# Start of Given information
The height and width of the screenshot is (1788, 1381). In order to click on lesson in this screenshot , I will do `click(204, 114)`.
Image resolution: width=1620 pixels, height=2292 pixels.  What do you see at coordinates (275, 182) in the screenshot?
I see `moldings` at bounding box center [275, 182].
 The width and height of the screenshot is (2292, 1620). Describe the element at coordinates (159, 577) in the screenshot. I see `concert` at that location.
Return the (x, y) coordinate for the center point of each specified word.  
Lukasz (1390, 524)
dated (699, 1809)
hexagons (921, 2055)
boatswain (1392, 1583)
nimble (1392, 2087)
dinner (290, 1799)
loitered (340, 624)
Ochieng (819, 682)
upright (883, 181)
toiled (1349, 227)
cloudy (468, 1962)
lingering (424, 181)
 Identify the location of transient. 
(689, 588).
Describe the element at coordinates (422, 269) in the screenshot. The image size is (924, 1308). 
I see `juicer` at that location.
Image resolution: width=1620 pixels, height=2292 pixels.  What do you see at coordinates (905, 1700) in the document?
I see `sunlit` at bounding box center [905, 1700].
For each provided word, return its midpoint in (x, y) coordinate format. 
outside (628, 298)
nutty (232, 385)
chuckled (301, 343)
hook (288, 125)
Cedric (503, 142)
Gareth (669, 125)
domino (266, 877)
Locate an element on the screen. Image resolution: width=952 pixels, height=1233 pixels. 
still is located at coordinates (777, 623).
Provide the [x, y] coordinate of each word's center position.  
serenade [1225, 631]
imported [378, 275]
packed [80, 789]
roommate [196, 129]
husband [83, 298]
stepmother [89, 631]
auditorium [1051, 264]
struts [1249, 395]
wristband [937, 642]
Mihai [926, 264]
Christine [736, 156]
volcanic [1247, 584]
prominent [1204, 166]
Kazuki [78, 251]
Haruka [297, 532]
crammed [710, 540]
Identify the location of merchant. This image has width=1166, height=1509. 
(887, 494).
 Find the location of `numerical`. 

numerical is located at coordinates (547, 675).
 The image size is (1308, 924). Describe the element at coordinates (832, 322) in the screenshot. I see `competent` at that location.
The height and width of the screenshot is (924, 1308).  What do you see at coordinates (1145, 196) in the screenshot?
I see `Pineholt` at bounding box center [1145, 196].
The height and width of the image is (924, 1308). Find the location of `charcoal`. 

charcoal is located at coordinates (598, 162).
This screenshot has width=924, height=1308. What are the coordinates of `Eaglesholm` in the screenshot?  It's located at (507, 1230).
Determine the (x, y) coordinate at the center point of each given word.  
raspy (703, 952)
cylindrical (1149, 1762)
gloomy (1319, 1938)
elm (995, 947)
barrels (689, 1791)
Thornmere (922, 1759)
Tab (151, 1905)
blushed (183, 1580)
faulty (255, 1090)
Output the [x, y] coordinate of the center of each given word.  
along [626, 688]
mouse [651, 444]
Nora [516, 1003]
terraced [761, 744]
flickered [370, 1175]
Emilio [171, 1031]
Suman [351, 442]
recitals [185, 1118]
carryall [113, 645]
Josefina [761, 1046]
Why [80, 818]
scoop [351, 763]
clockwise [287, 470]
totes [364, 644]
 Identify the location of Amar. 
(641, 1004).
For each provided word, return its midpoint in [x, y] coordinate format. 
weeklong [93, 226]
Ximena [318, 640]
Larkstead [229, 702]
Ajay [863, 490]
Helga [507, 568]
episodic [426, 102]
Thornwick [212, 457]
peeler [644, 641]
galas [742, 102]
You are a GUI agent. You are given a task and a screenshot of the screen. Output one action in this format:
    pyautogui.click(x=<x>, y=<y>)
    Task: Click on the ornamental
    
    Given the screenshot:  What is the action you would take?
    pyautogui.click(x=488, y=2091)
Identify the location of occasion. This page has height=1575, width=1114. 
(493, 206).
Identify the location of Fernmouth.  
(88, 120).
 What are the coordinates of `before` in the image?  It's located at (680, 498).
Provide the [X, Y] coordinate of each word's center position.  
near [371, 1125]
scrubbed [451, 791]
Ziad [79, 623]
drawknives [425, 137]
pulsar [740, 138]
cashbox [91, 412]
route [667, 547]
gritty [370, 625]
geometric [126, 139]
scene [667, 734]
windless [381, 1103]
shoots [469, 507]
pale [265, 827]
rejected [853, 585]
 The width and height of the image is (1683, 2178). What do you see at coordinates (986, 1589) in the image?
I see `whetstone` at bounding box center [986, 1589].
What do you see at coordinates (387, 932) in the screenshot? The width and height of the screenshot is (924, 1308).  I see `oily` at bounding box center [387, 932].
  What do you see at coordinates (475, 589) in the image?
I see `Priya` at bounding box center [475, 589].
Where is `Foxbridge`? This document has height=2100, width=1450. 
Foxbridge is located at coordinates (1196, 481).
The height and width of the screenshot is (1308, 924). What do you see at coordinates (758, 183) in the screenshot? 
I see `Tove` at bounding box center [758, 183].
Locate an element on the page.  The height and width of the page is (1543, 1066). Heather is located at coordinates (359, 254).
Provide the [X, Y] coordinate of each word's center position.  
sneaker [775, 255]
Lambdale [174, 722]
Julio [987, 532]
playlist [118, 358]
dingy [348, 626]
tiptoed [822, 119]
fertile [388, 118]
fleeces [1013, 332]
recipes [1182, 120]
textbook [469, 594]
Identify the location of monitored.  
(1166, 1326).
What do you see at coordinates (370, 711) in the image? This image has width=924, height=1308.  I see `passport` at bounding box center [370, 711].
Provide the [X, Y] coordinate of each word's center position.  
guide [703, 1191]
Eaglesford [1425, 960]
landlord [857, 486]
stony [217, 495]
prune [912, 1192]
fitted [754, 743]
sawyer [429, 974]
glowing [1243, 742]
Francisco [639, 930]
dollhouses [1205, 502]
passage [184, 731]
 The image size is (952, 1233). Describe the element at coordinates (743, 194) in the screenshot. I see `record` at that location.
# End of Given information
The problem.
Render the material from the line containing "scrubbed [451, 791]" down to the line containing "What do you see at coordinates (387, 932)", both included, as a Markdown table. Use a column named Index for the row number and a column named Text for the line, and leave out any blank lines.

Complete output.
| Index | Text |
|---|---|
| 1 | scrubbed [451, 791] |
| 2 | Ziad [79, 623] |
| 3 | drawknives [425, 137] |
| 4 | pulsar [740, 138] |
| 5 | cashbox [91, 412] |
| 6 | route [667, 547] |
| 7 | gritty [370, 625] |
| 8 | geometric [126, 139] |
| 9 | scene [667, 734] |
| 10 | windless [381, 1103] |
| 11 | shoots [469, 507] |
| 12 | pale [265, 827] |
| 13 | rejected [853, 585] |
| 14 |  The width and height of the image is (1683, 2178). What do you see at coordinates (986, 1589) in the image? |
| 15 | I see `whetstone` at bounding box center [986, 1589]. |
| 16 | What do you see at coordinates (387, 932) in the screenshot? The width and height of the screenshot is (924, 1308).  I see `oily` at bounding box center [387, 932]. |